▶ [Aim of the task] From the line containing "R4: 10k (COM, VX2) -> 100 (COM, VX2)" to the last line of the data, both included, transcribe each line exactly, leaving out pictures and adding nothing.

▶ [Working data]
# # # # #
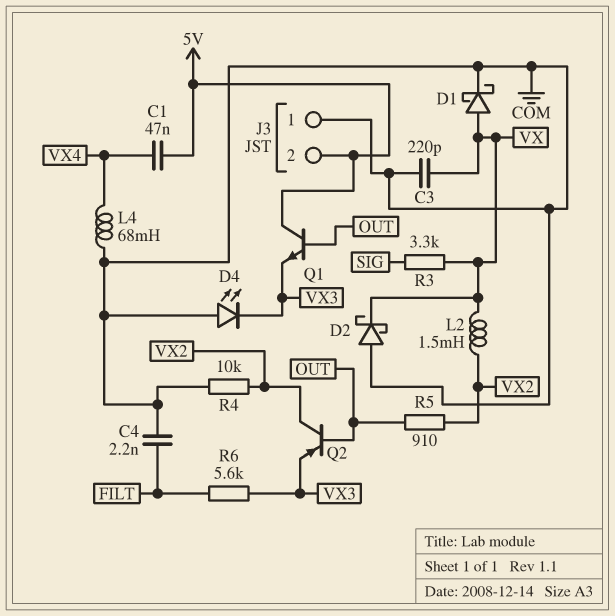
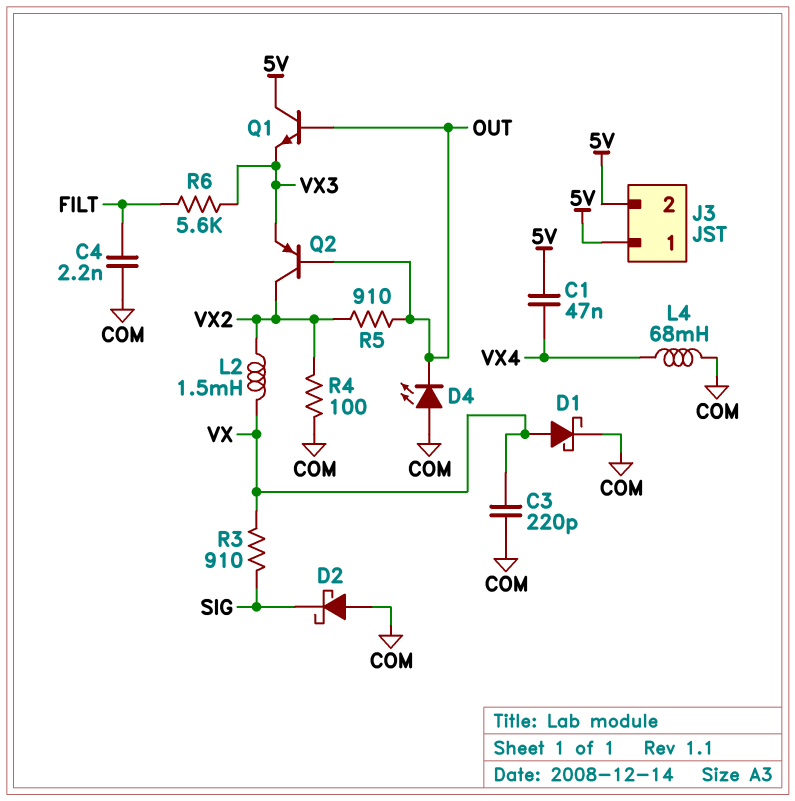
D2: schottky (A COM, K VX) -> schottky (A COM, K SIG)
D4: LED (A COM, K VX3) -> LED (A COM, K OUT)
J3 pin 1: COM -> 5V
R3: 3.3k (SIG, VX) -> 910 (SIG, VX)
R4: 10k (COM, VX2) -> 100 (COM, VX2)

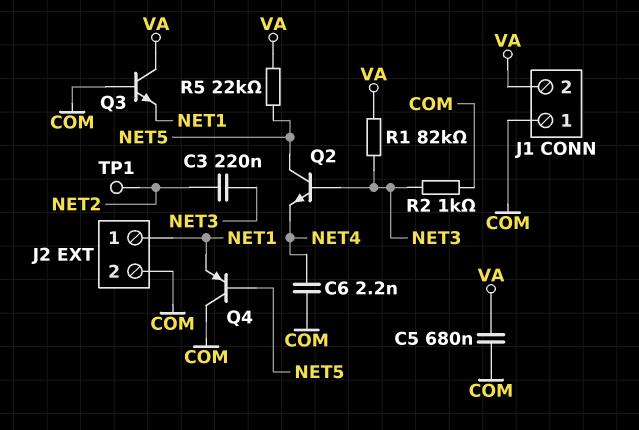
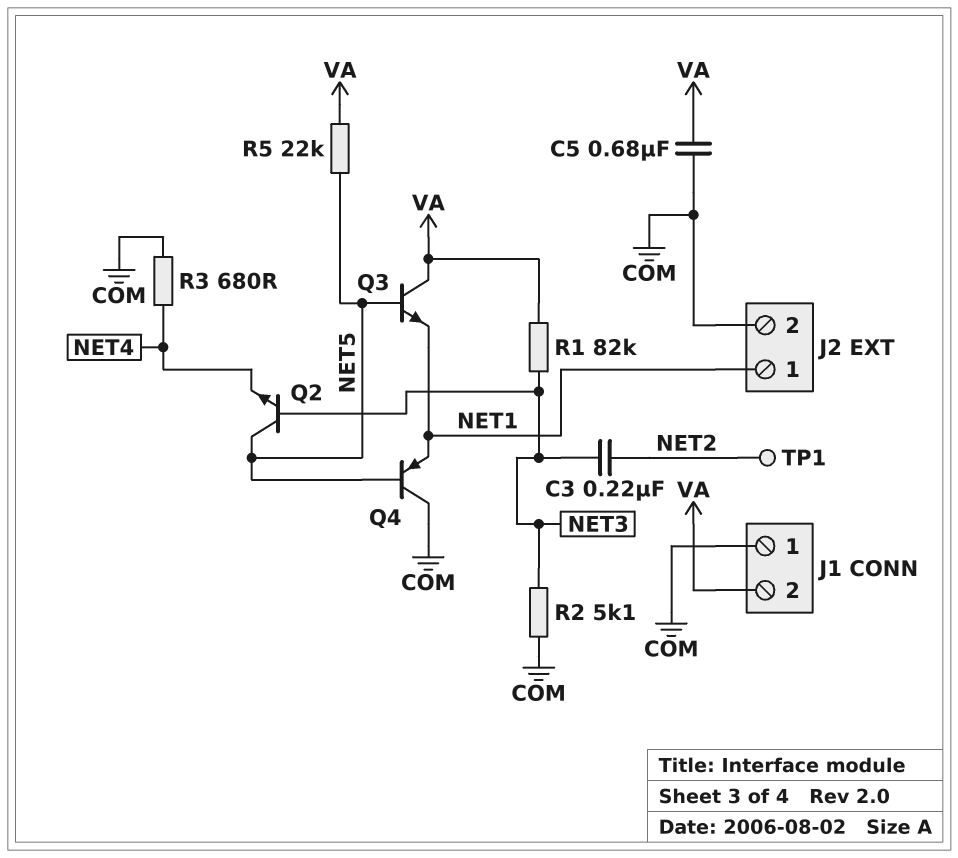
C6: 2.2nF (COM, NET4) -> none
Q3: NPN (B COM, C VA, E NET1) -> NPN (B NET5, C VA, E NET1)
R2: 1k (COM, NET3) -> 5.1k (COM, NET3)
R3: none -> 680 (COM, NET4)

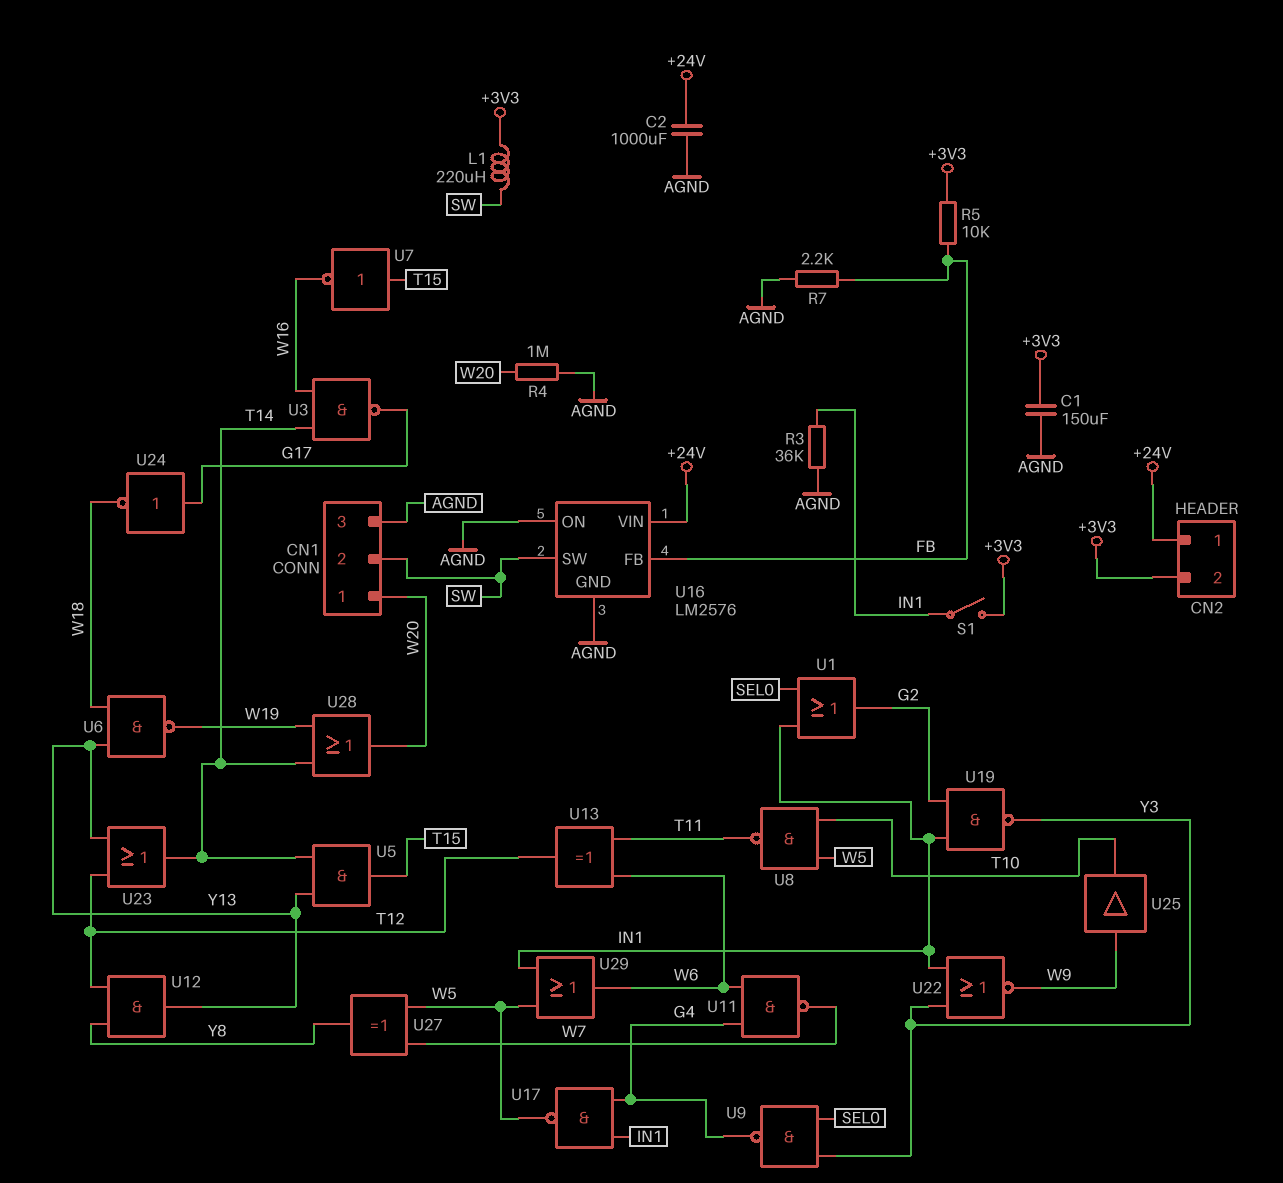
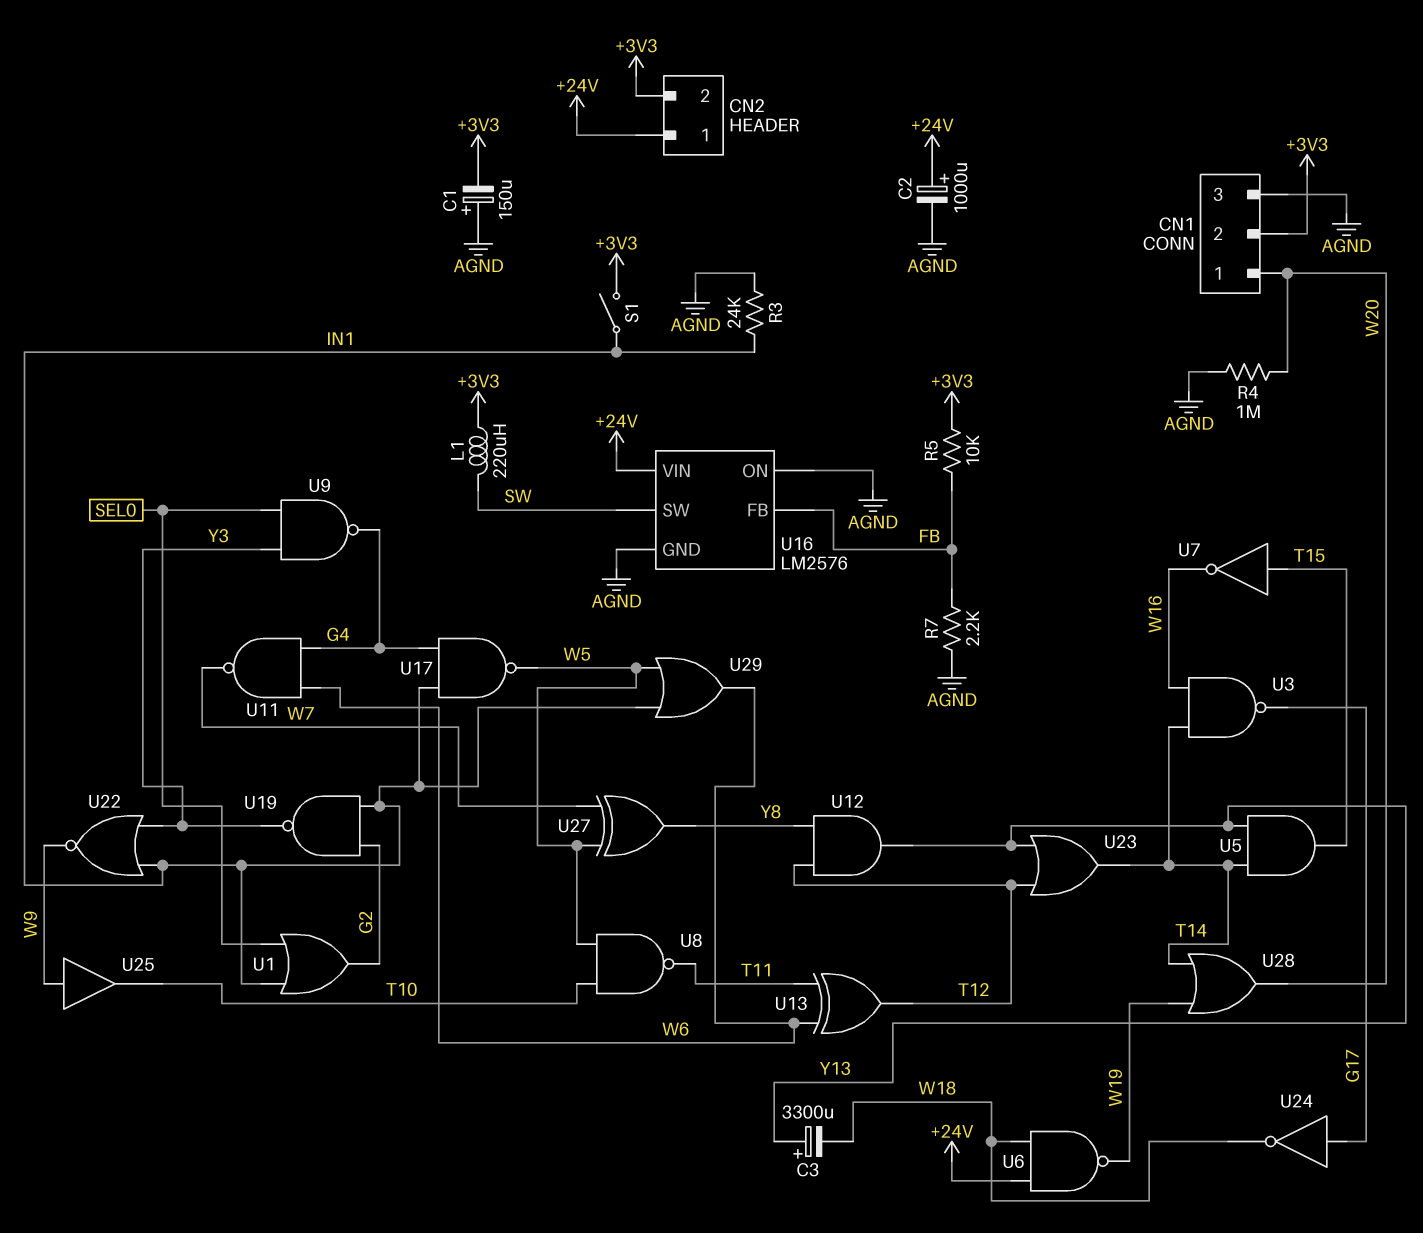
C1: 150uF (+3V3, AGND) -> 150uF (plus AGND, minus +3V3)
C2: 1000uF (+24V, AGND) -> 1000uF (plus +24V, minus AGND)
C3: none -> 3300uF (plus Y13, minus W18)
CN1 pin 2: SW -> +3V3
R3: 36k (AGND, IN1) -> 24k (AGND, IN1)
U6: NAND (in W18, in Y13, out W19) -> NAND (in +24V, in W18, out W19)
# # # # #
▶ [Solution to the exercise]
R4: 10k (COM, VX2) -> 100 (COM, VX2)

C6: 2.2nF (COM, NET4) -> none
Q3: NPN (B COM, C VA, E NET1) -> NPN (B NET5, C VA, E NET1)
R2: 1k (COM, NET3) -> 5.1k (COM, NET3)
R3: none -> 680 (COM, NET4)

C1: 150uF (+3V3, AGND) -> 150uF (plus AGND, minus +3V3)
C2: 1000uF (+24V, AGND) -> 1000uF (plus +24V, minus AGND)
C3: none -> 3300uF (plus Y13, minus W18)
CN1 pin 2: SW -> +3V3
R3: 36k (AGND, IN1) -> 24k (AGND, IN1)
U6: NAND (in W18, in Y13, out W19) -> NAND (in +24V, in W18, out W19)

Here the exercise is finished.